### Data listing
--*--

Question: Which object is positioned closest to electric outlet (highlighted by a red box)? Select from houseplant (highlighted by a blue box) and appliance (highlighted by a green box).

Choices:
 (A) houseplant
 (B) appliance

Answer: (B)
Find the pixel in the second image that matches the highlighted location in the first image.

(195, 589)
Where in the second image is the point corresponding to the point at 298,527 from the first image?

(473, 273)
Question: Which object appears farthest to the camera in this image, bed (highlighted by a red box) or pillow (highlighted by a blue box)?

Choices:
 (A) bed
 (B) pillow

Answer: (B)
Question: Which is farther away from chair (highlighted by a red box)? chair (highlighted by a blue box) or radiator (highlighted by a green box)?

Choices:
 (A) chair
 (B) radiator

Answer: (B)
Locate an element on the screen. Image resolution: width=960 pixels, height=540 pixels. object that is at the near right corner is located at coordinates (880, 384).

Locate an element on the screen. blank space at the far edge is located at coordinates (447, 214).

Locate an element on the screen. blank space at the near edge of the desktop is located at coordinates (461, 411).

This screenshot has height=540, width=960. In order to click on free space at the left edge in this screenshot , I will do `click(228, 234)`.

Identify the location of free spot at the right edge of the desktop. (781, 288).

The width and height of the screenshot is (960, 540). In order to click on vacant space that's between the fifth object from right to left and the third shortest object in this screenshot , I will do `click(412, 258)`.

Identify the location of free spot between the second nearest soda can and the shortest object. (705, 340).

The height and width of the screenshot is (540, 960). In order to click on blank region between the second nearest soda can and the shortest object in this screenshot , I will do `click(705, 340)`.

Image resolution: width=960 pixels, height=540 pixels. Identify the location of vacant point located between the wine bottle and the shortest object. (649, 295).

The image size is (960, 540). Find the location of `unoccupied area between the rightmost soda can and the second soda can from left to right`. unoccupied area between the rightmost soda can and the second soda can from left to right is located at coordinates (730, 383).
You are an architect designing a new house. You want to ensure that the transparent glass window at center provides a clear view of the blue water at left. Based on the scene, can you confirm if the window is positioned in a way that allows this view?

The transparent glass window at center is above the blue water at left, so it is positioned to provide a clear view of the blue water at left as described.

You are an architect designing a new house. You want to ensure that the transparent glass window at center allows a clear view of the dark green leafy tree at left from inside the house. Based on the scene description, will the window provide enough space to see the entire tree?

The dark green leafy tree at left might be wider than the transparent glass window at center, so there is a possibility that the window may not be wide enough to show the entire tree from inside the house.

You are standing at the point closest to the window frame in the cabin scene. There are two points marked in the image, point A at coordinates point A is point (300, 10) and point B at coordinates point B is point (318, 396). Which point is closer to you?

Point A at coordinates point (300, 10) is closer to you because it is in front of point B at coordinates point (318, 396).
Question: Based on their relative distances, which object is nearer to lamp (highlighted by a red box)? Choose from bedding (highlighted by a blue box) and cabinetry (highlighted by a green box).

--*--

Repeat the entries starting at the line containing "Identify the location of free spot between" and ending at the line containing "The height and", including both of those lines.

Identify the location of free spot between the second nearest soda can and the shortest object. (705, 340).

The height and width of the screenshot is (540, 960). In order to click on blank region between the second nearest soda can and the shortest object in this screenshot , I will do `click(705, 340)`.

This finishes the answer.